§ Activity:
Check which lines of the entries that follow hold "moved", then give the number of those lines and nothing more.

§ Information:

################

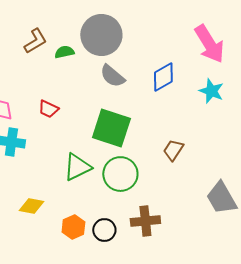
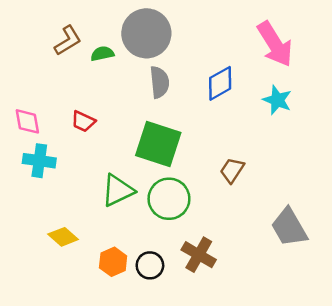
gray semicircle: (112, 76) -> (159, 82), turned -136
yellow diamond: (31, 206) -> (63, 237), turned 30
brown cross: (145, 221) -> (199, 255), turned 36

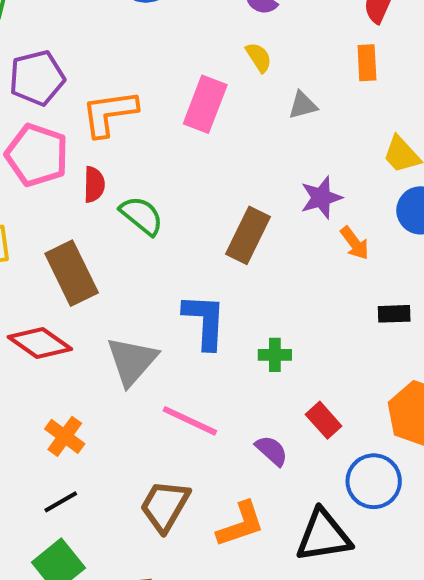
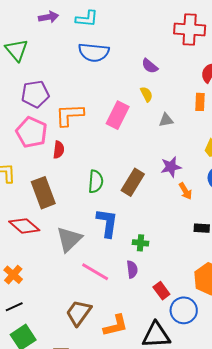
green semicircle: (142, 216) -> (96, 181), moved, turned 50
red rectangle: (324, 420) -> (161, 291), moved
orange cross: (65, 436) -> (13, 275), moved
purple semicircle: (272, 451) -> (132, 269), moved, turned 36
black line: (61, 502) -> (14, 307), moved

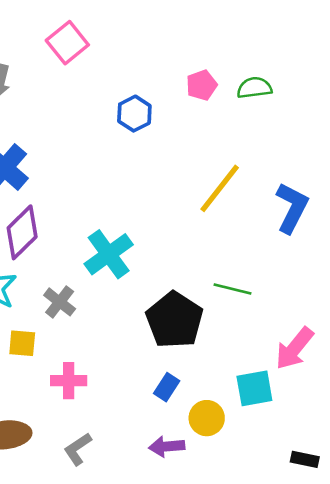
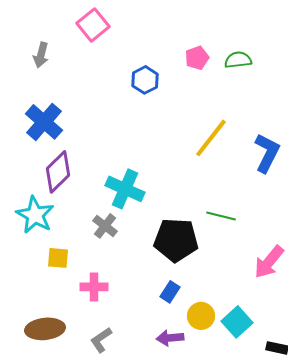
cyan cross: (109, 254) -> (125, 189), turned -30
gray cross: (60, 302) -> (105, 226), moved
black pentagon: (174, 320) -> (176, 240), turned -30
cyan square: (254, 388) -> (237, 322), moved, turned -32

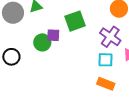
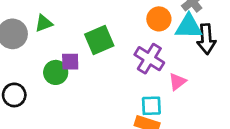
cyan square: (105, 60) -> (151, 106), moved

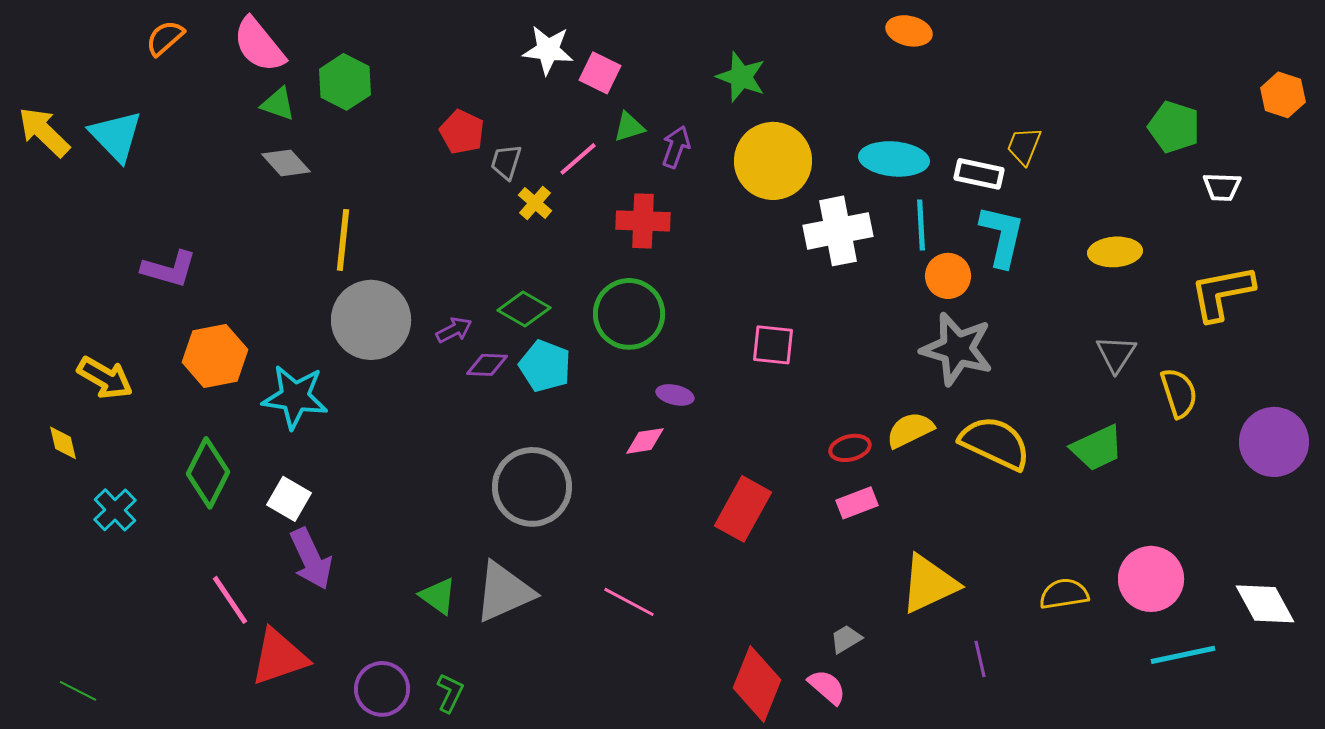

################

§ Result of this task:
8